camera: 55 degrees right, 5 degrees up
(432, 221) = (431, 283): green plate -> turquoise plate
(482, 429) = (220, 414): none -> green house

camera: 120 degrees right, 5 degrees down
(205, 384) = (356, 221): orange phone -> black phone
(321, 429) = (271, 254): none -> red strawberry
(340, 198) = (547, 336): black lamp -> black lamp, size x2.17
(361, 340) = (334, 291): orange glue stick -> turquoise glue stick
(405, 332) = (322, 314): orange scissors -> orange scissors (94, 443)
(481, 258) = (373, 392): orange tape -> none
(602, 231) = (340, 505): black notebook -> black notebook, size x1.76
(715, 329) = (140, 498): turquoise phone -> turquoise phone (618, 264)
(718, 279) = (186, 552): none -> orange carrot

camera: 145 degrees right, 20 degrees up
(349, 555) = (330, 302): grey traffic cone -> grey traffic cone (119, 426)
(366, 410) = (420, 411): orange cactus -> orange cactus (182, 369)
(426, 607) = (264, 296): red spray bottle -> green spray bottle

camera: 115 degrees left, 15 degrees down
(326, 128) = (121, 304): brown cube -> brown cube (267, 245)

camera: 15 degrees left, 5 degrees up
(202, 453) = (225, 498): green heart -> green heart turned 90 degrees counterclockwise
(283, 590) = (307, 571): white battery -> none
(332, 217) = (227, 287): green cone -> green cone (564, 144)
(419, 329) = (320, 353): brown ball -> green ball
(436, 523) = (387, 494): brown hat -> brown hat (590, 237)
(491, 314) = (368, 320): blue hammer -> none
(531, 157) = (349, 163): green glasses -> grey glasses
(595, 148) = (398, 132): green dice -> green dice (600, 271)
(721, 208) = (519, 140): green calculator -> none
• • • •
- [Exercise details]
Both end lines included, restate word for word the lines above from the line with "(283, 590) = (307, 571): white" to the line with "(531, 157) = (349, 163): green", and nothing else.

- [Task output]
(283, 590) = (307, 571): white battery -> none
(332, 217) = (227, 287): green cone -> green cone (564, 144)
(419, 329) = (320, 353): brown ball -> green ball
(436, 523) = (387, 494): brown hat -> brown hat (590, 237)
(491, 314) = (368, 320): blue hammer -> none
(531, 157) = (349, 163): green glasses -> grey glasses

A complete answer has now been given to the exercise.